### [Data]
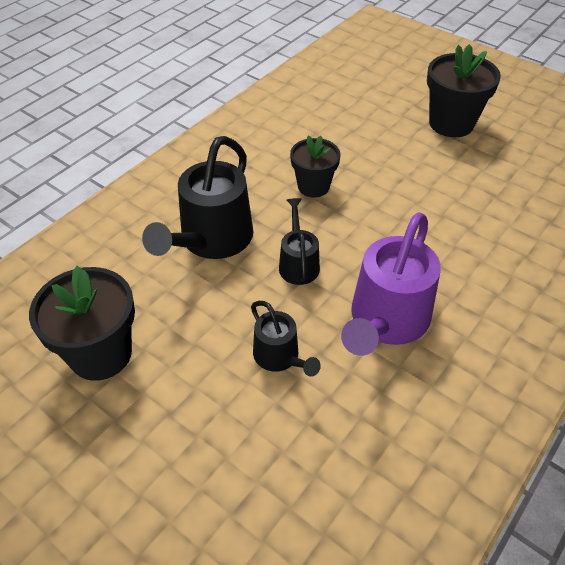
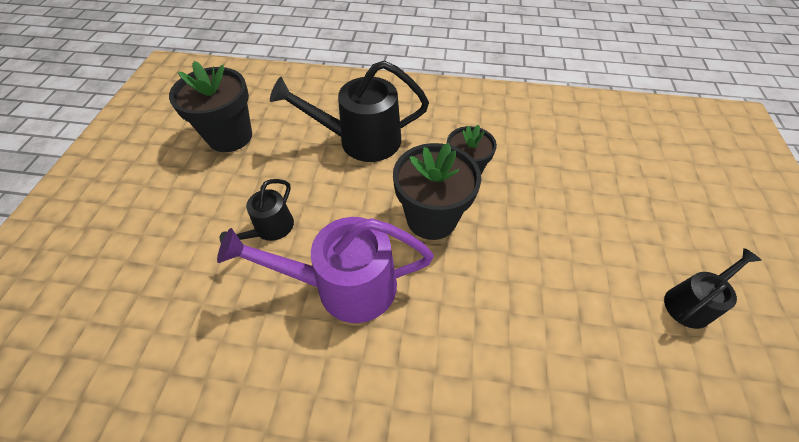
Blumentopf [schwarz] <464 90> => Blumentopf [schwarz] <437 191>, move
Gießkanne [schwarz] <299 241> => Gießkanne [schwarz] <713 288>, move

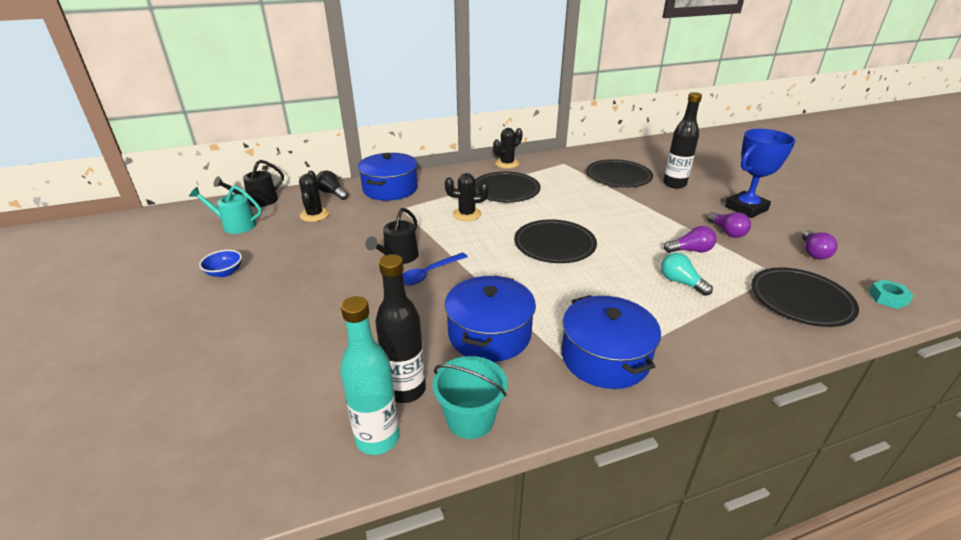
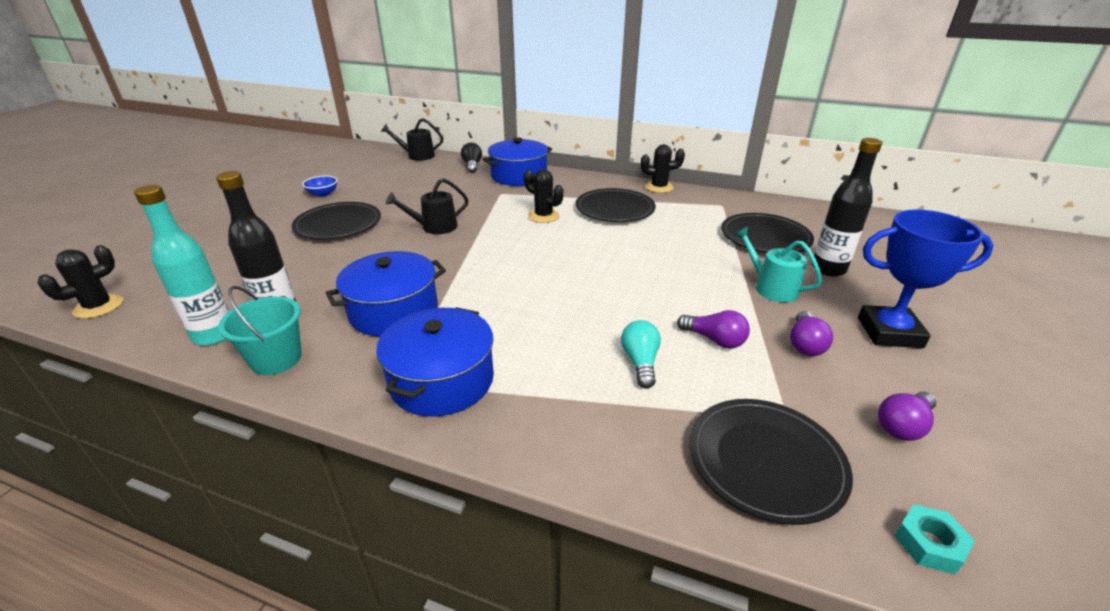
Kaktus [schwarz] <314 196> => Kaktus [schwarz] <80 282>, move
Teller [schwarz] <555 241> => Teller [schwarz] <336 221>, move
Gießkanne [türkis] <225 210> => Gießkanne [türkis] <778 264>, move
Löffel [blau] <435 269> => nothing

---

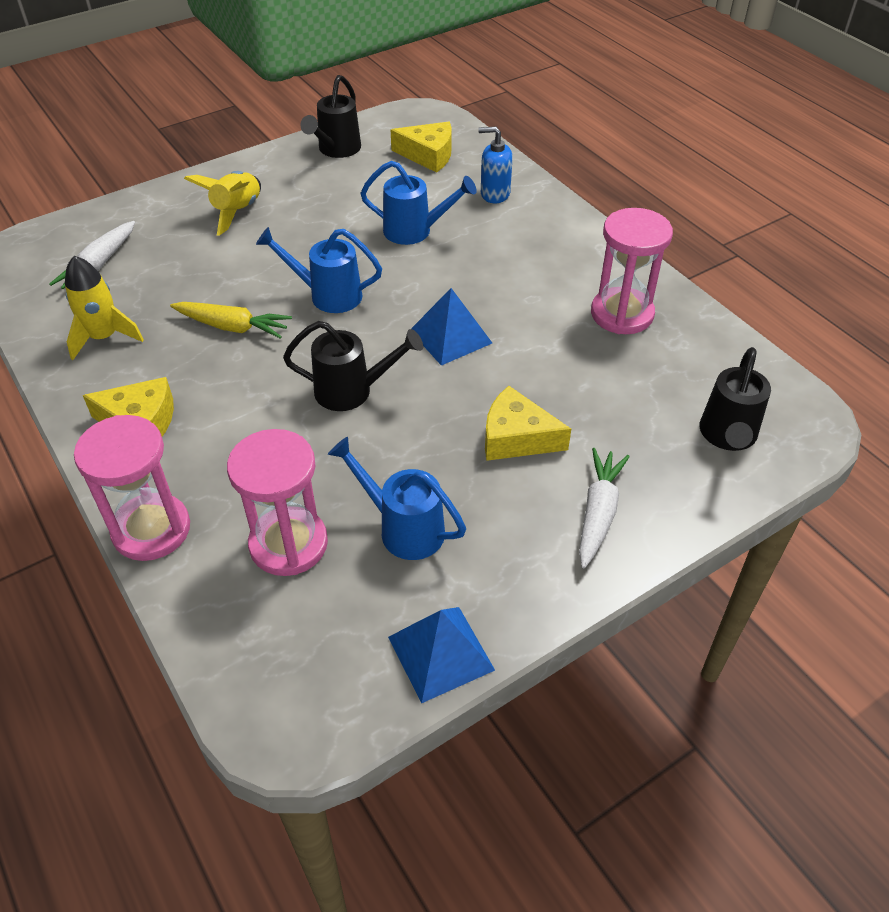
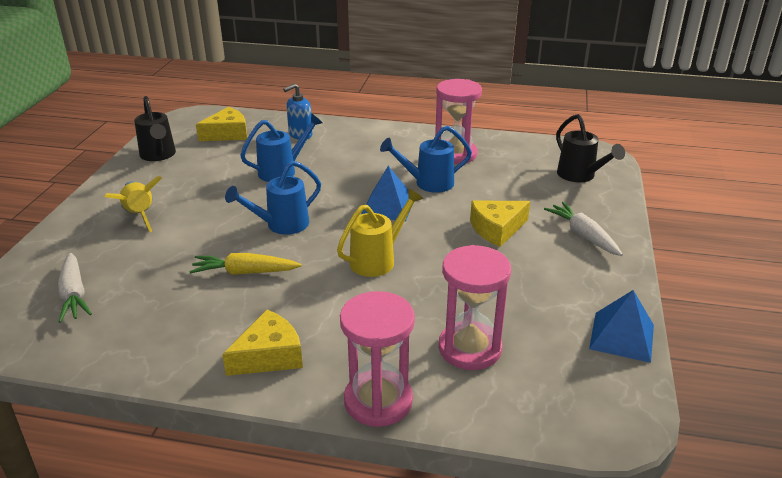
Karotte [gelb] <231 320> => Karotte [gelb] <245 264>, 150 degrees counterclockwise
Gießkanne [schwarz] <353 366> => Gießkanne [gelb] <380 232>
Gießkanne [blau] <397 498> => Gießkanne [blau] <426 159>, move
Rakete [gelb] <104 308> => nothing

### [Exercise requirements]
Repeat exactly the lines of the listing above, from the one with "Gießkanne [schwarz] <353" down to the one with "Rakete [gelb] <104 308> => nothing"; both of those lines belong in the range.

### [Your solution]
Gießkanne [schwarz] <353 366> => Gießkanne [gelb] <380 232>
Gießkanne [blau] <397 498> => Gießkanne [blau] <426 159>, move
Rakete [gelb] <104 308> => nothing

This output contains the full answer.